■ **Entries provided**
# # # #

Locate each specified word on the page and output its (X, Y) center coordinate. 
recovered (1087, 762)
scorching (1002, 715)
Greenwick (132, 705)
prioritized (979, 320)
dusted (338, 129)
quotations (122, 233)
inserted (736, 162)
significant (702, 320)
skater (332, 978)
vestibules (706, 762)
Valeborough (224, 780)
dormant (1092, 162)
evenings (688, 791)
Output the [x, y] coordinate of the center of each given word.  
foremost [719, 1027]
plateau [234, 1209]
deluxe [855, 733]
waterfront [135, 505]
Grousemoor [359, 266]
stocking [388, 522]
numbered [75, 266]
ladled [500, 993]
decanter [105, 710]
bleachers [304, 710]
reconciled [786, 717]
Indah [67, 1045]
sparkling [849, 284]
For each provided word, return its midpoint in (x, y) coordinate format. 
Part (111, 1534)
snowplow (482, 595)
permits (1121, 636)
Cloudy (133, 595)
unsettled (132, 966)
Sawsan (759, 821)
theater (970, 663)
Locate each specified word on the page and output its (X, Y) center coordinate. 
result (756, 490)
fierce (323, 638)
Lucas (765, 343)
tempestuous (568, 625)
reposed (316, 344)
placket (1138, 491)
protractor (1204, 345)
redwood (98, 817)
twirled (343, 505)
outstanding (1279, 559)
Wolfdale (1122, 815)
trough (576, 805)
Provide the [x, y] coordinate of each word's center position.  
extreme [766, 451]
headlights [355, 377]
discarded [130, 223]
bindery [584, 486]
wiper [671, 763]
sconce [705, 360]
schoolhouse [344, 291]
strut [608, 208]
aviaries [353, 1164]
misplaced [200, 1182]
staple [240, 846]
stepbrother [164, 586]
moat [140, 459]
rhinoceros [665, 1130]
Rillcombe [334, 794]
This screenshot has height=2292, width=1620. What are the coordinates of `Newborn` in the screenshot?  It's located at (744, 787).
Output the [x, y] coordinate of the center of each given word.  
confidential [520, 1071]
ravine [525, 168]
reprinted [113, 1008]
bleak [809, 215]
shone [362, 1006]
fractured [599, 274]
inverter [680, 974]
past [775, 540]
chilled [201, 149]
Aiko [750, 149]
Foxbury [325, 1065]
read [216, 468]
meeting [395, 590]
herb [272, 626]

# # # #

■ **Your task**
Please copy the data above line for line, with nothing altered.

■ **Finished task**
Locate each specified word on the page and output its (X, Y) center coordinate. 
recovered (1087, 762)
scorching (1002, 715)
Greenwick (132, 705)
prioritized (979, 320)
dusted (338, 129)
quotations (122, 233)
inserted (736, 162)
significant (702, 320)
skater (332, 978)
vestibules (706, 762)
Valeborough (224, 780)
dormant (1092, 162)
evenings (688, 791)
Output the [x, y] coordinate of the center of each given word.  
foremost [719, 1027]
plateau [234, 1209]
deluxe [855, 733]
waterfront [135, 505]
Grousemoor [359, 266]
stocking [388, 522]
numbered [75, 266]
ladled [500, 993]
decanter [105, 710]
bleachers [304, 710]
reconciled [786, 717]
Indah [67, 1045]
sparkling [849, 284]
For each provided word, return its midpoint in (x, y) coordinate format. 
Part (111, 1534)
snowplow (482, 595)
permits (1121, 636)
Cloudy (133, 595)
unsettled (132, 966)
Sawsan (759, 821)
theater (970, 663)
Locate each specified word on the page and output its (X, Y) center coordinate. 
result (756, 490)
fierce (323, 638)
Lucas (765, 343)
tempestuous (568, 625)
reposed (316, 344)
placket (1138, 491)
protractor (1204, 345)
redwood (98, 817)
twirled (343, 505)
outstanding (1279, 559)
Wolfdale (1122, 815)
trough (576, 805)
Provide the [x, y] coordinate of each word's center position.  
extreme [766, 451]
headlights [355, 377]
discarded [130, 223]
bindery [584, 486]
wiper [671, 763]
sconce [705, 360]
schoolhouse [344, 291]
strut [608, 208]
aviaries [353, 1164]
misplaced [200, 1182]
staple [240, 846]
stepbrother [164, 586]
moat [140, 459]
rhinoceros [665, 1130]
Rillcombe [334, 794]
This screenshot has height=2292, width=1620. What are the coordinates of `Newborn` in the screenshot?  It's located at (744, 787).
Output the [x, y] coordinate of the center of each given word.  
confidential [520, 1071]
ravine [525, 168]
reprinted [113, 1008]
bleak [809, 215]
shone [362, 1006]
fractured [599, 274]
inverter [680, 974]
past [775, 540]
chilled [201, 149]
Aiko [750, 149]
Foxbury [325, 1065]
read [216, 468]
meeting [395, 590]
herb [272, 626]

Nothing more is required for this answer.